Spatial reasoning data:
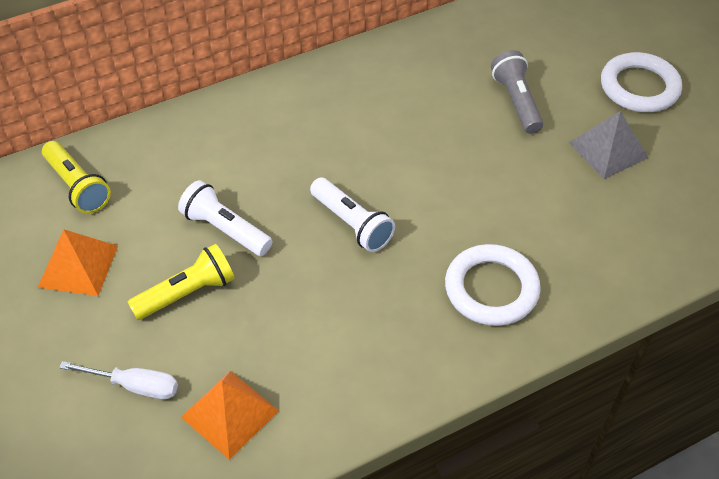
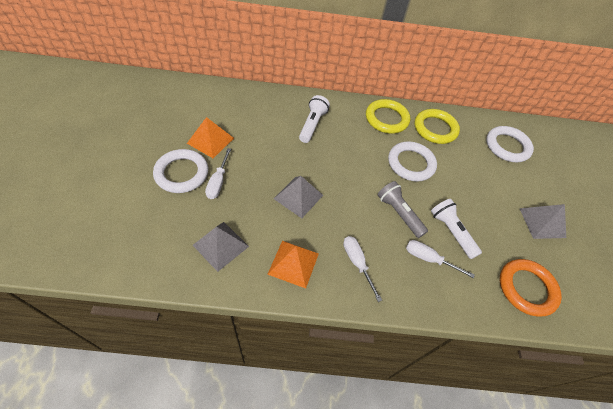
grey pyramid: 1 -> 3
orange ring: 0 -> 1
white ring: 2 -> 3
white screwdriver: 1 -> 3
yellow flashlight: 2 -> 0
yellow ring: 0 -> 2

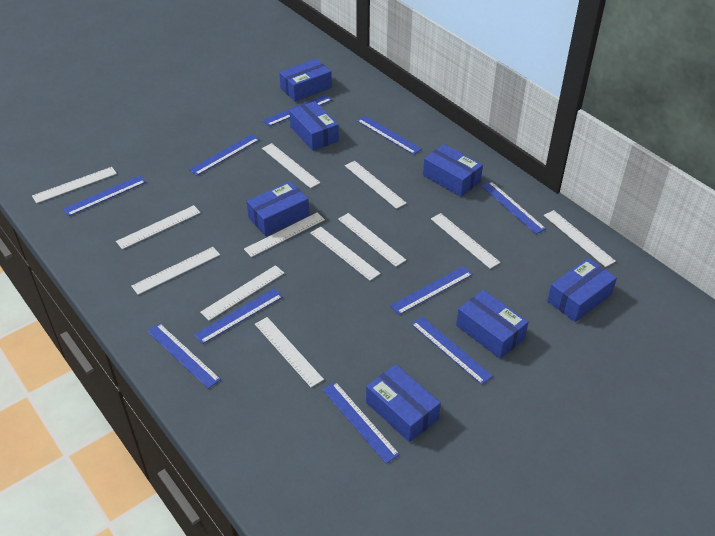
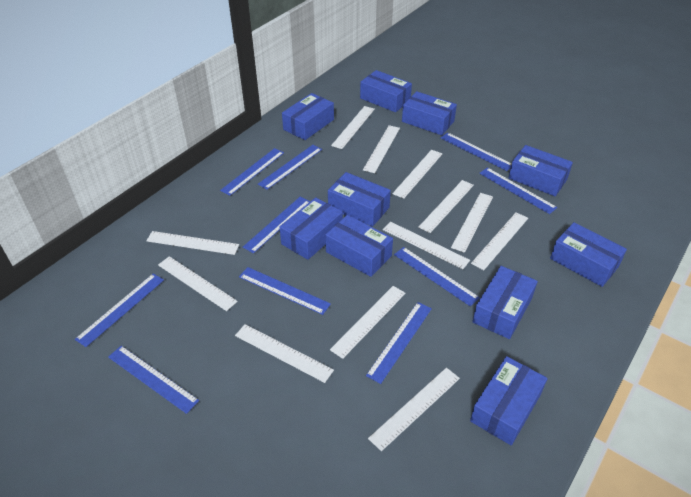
blue box: 7 -> 10

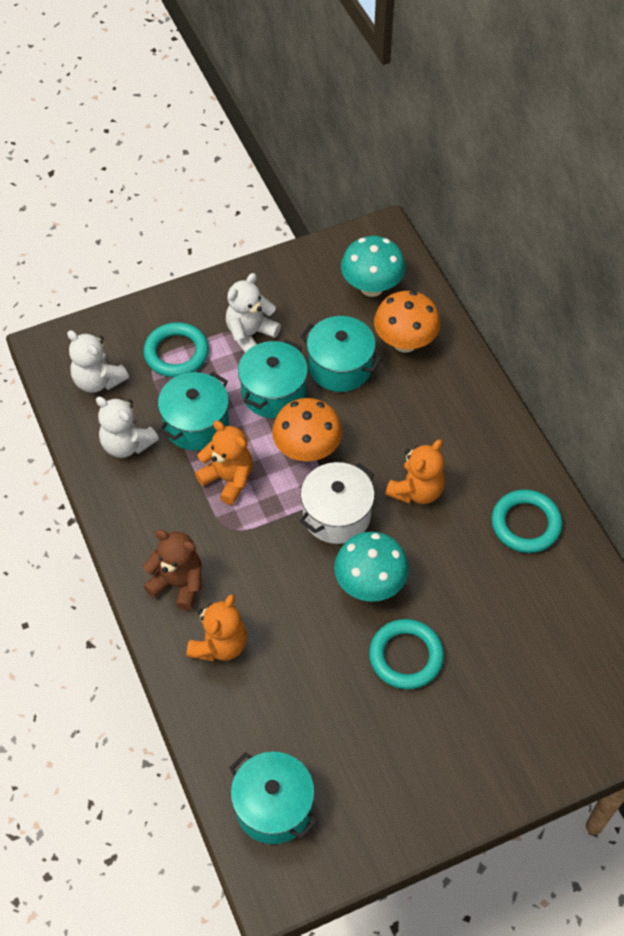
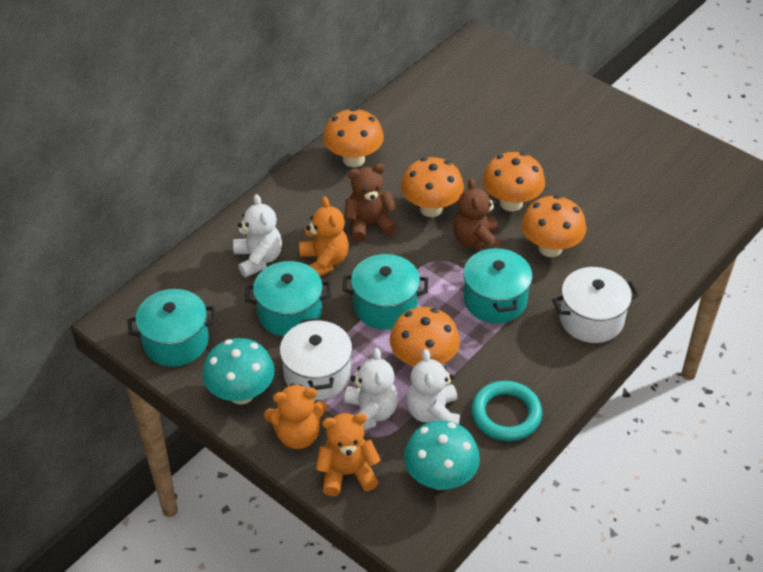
brown teddy bear: 1 -> 2
orange mushroom: 2 -> 5
turquoise ring: 3 -> 1
white pot: 1 -> 2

Work instructions: A word-for-word copy of all the records above is required, with the pictures left out.

Result of this exercise:
grey pyramid: 1 -> 3
orange ring: 0 -> 1
white ring: 2 -> 3
white screwdriver: 1 -> 3
yellow flashlight: 2 -> 0
yellow ring: 0 -> 2

blue box: 7 -> 10

brown teddy bear: 1 -> 2
orange mushroom: 2 -> 5
turquoise ring: 3 -> 1
white pot: 1 -> 2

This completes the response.